====== SOURCE DATA ======
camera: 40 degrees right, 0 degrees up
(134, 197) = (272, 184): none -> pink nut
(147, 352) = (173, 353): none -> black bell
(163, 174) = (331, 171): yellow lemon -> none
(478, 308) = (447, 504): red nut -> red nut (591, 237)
======
• _TASK_
Copy all lines of the records in which the string "none" can be found.

• _WRITTEN ANSWER_
(134, 197) = (272, 184): none -> pink nut
(147, 352) = (173, 353): none -> black bell
(163, 174) = (331, 171): yellow lemon -> none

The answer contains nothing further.